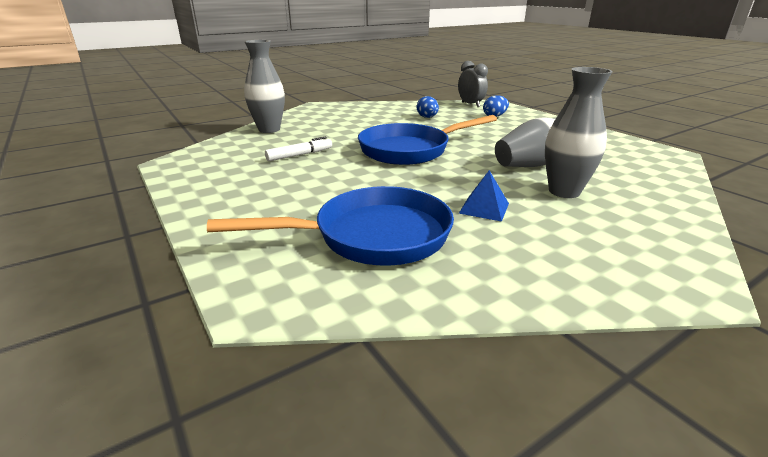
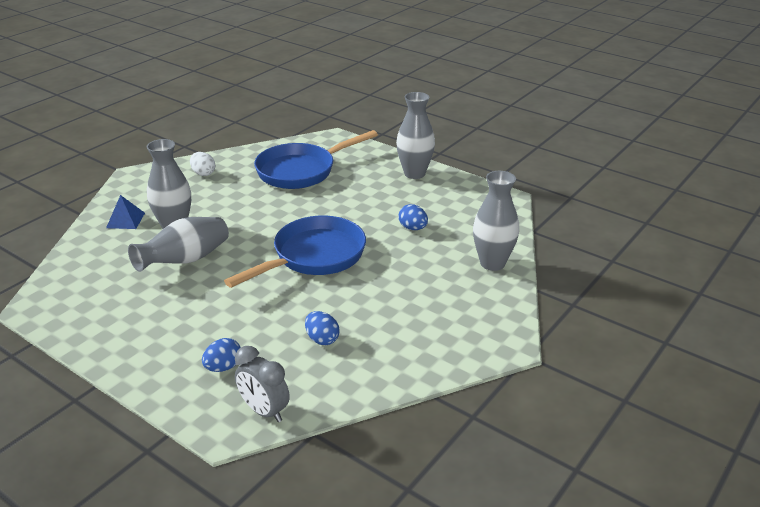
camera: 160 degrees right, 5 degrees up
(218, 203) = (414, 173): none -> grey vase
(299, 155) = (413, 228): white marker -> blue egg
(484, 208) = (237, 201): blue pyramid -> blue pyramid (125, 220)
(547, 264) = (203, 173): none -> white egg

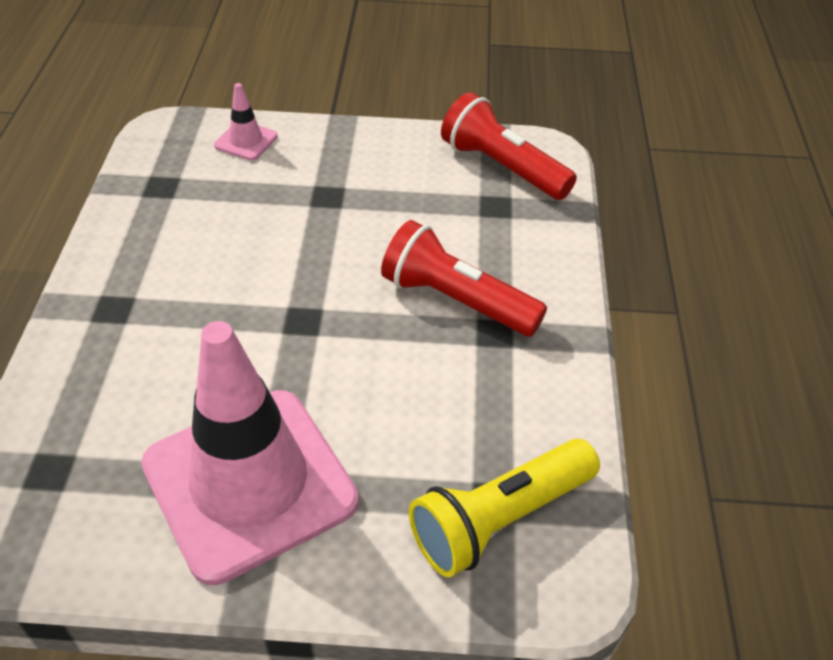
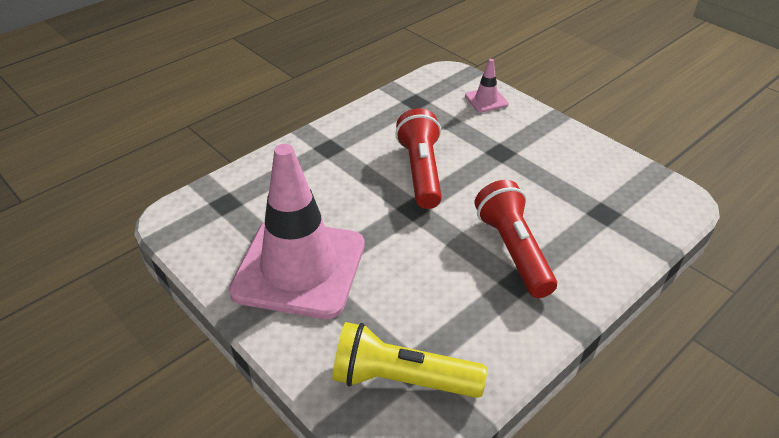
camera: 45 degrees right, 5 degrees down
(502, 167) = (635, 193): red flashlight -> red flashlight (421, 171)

______________________________

[Task prompt]:
Copy out every line in the entries above that holds "none".

[Answer to this problem]:
(218, 203) = (414, 173): none -> grey vase
(547, 264) = (203, 173): none -> white egg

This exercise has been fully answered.